## START

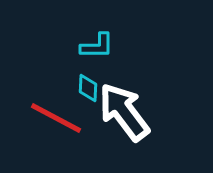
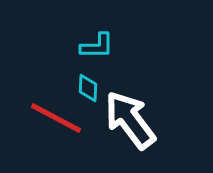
white arrow: moved 6 px right, 8 px down
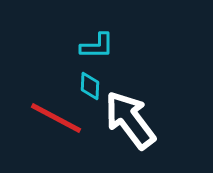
cyan diamond: moved 2 px right, 2 px up
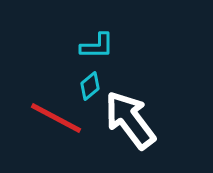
cyan diamond: rotated 48 degrees clockwise
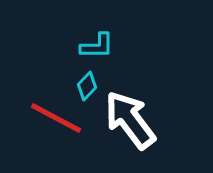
cyan diamond: moved 3 px left; rotated 8 degrees counterclockwise
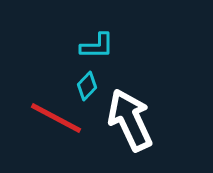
white arrow: rotated 12 degrees clockwise
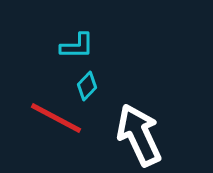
cyan L-shape: moved 20 px left
white arrow: moved 9 px right, 15 px down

## END

Copy out every line of text in the entries above as it appears, leaving out the pictures.

- RESPONSE TO THE TASK:
white arrow: moved 6 px right, 8 px down
cyan diamond: moved 2 px right, 2 px up
cyan diamond: rotated 48 degrees clockwise
cyan diamond: moved 3 px left; rotated 8 degrees counterclockwise
white arrow: rotated 12 degrees clockwise
cyan L-shape: moved 20 px left
white arrow: moved 9 px right, 15 px down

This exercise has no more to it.